> TASK STATEMENT: Output the listing below verbatim, but drop the images.

> DATA UNDER STUDY:

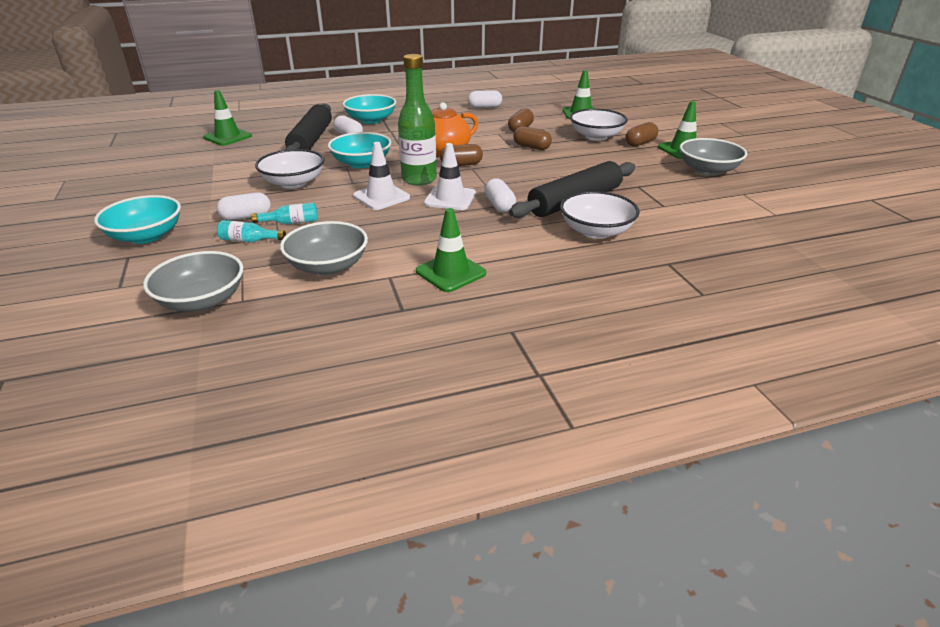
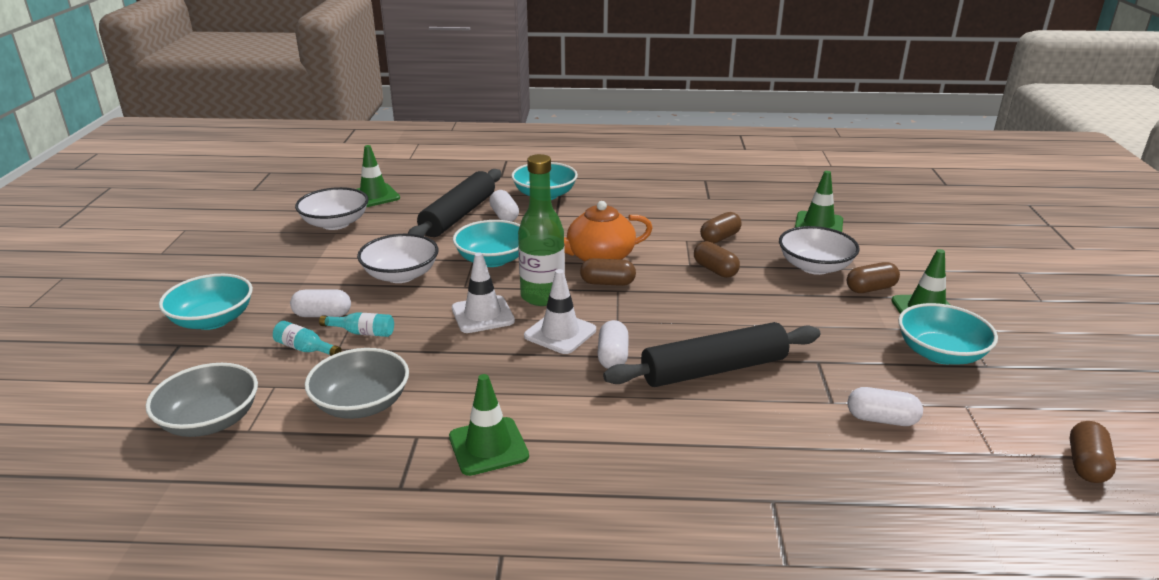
camera: 20 degrees right, 5 degrees down
white capsule [468,90,502,108] -> white capsule moved to [848,387,923,426]
white bowl [560,191,640,239] -> white bowl moved to [295,187,369,230]
grey bowl [680,138,747,175] -> turquoise bowl [898,303,998,365]
none -> brown capsule [1070,421,1116,483]

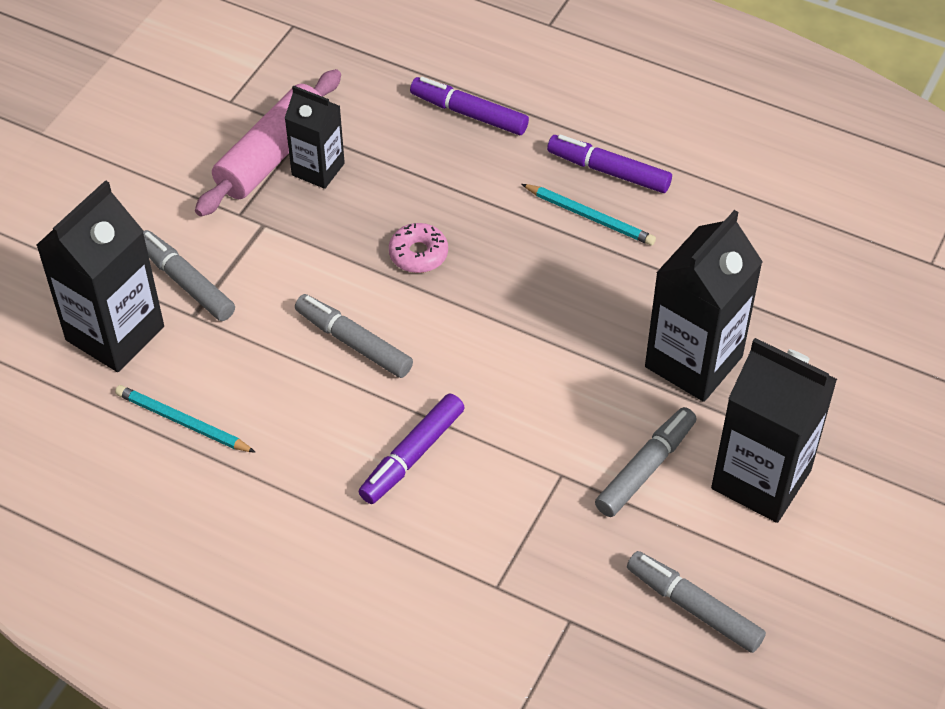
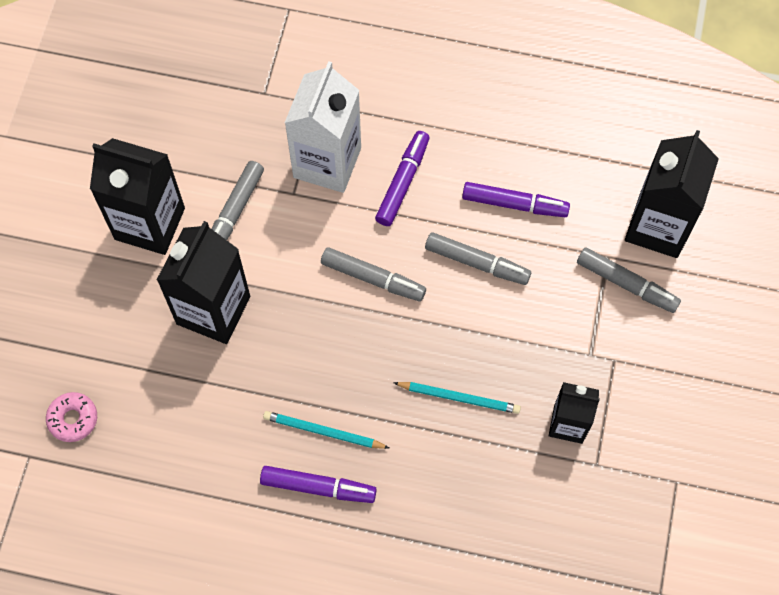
camera: 165 degrees right, 15 degrees up
turquoise pencil [115,385,256,453] -> turquoise pencil moved to [393,382,521,414]
pink rolling pin [195,69,341,217] -> none
pink donut [389,223,448,273] -> pink donut moved to [46,392,97,442]
purple marker [410,77,529,135] -> purple marker moved to [462,182,570,217]
grey marker [627,551,766,653] -> grey marker moved to [321,247,426,302]
none -> white carton [285,61,361,193]

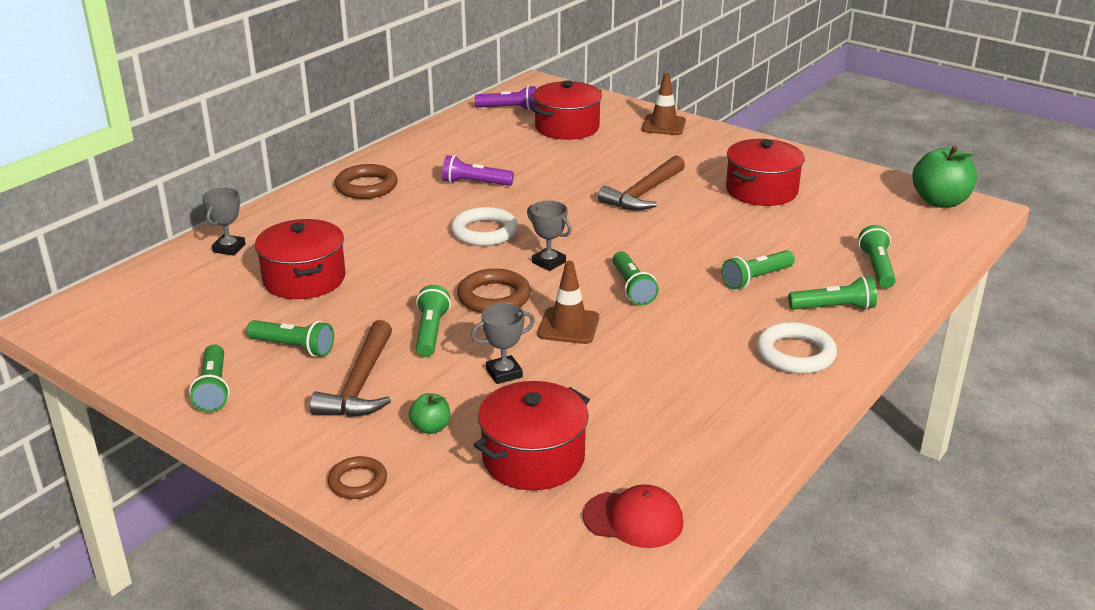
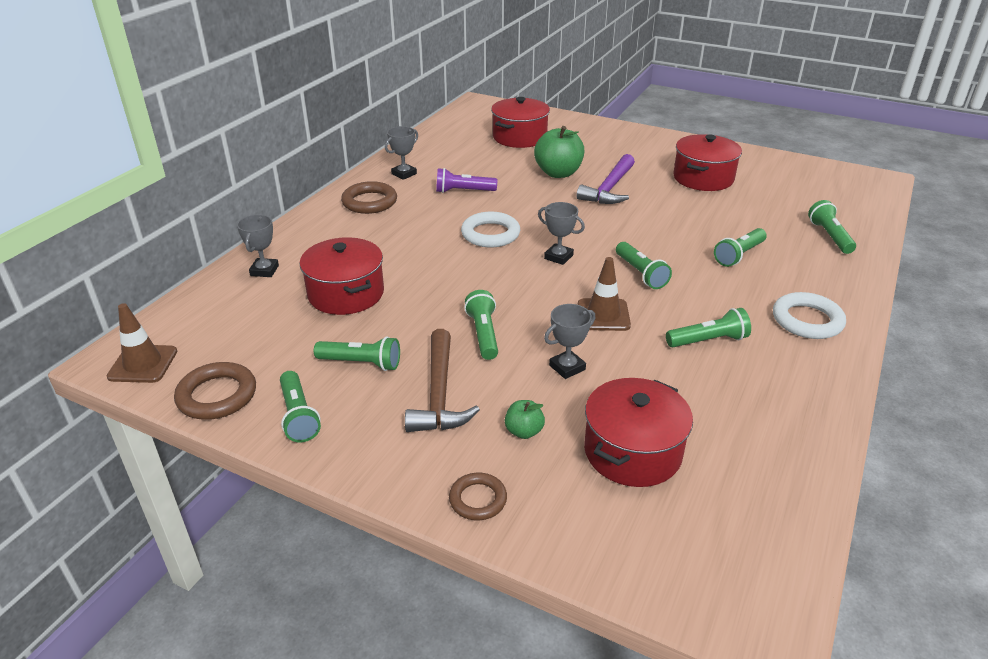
camera: 10 degrees left, 5 degrees up
brown ring [457,269,531,313] -> brown ring moved to [174,362,256,420]
purple flashlight [475,86,536,111] -> none
red cap [583,484,683,548] -> none
brown hammer [598,156,685,211] -> purple hammer [577,154,635,204]
brown traffic cone [642,73,686,135] -> brown traffic cone moved to [107,303,177,383]
green flashlight [788,276,877,310] -> green flashlight moved to [666,308,751,348]
green apple [912,146,977,208] -> green apple moved to [534,126,584,178]
none -> grey trophy [385,126,418,180]

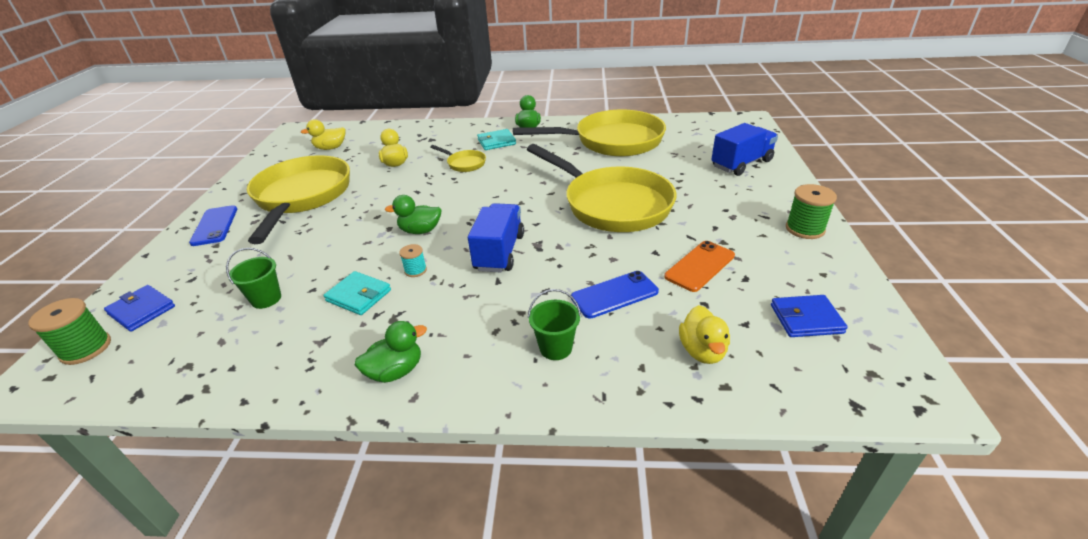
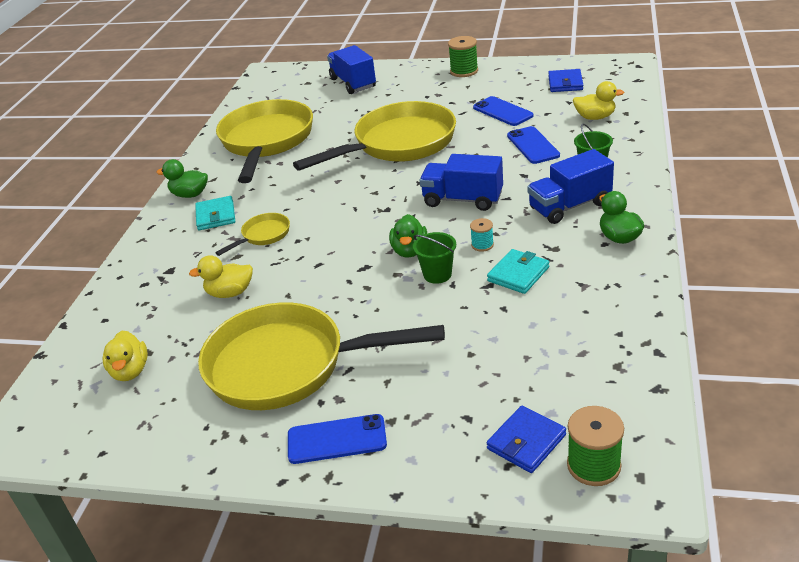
camera: 80 degrees left, 0 degrees up
green bucket [226,248,281,309] -> green bucket moved to [413,232,456,284]
orange phone [664,241,735,292] -> blue phone [473,96,533,126]
none -> blue truck [527,149,614,224]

> ANSWER BOX:
camera: 20 degrees right, 5 degrees down
white capsule [468,90,502,108] -> white capsule moved to [848,387,923,426]
white bowl [560,191,640,239] -> white bowl moved to [295,187,369,230]
grey bowl [680,138,747,175] -> turquoise bowl [898,303,998,365]
none -> brown capsule [1070,421,1116,483]

camera: 165 degrees right, 15 degrees up
turquoise pencil [115,385,256,453] -> turquoise pencil moved to [393,382,521,414]
pink rolling pin [195,69,341,217] -> none
pink donut [389,223,448,273] -> pink donut moved to [46,392,97,442]
purple marker [410,77,529,135] -> purple marker moved to [462,182,570,217]
grey marker [627,551,766,653] -> grey marker moved to [321,247,426,302]
none -> white carton [285,61,361,193]

camera: 10 degrees left, 5 degrees up
brown ring [457,269,531,313] -> brown ring moved to [174,362,256,420]
purple flashlight [475,86,536,111] -> none
red cap [583,484,683,548] -> none
brown hammer [598,156,685,211] -> purple hammer [577,154,635,204]
brown traffic cone [642,73,686,135] -> brown traffic cone moved to [107,303,177,383]
green flashlight [788,276,877,310] -> green flashlight moved to [666,308,751,348]
green apple [912,146,977,208] -> green apple moved to [534,126,584,178]
none -> grey trophy [385,126,418,180]

camera: 80 degrees left, 0 degrees up
green bucket [226,248,281,309] -> green bucket moved to [413,232,456,284]
orange phone [664,241,735,292] -> blue phone [473,96,533,126]
none -> blue truck [527,149,614,224]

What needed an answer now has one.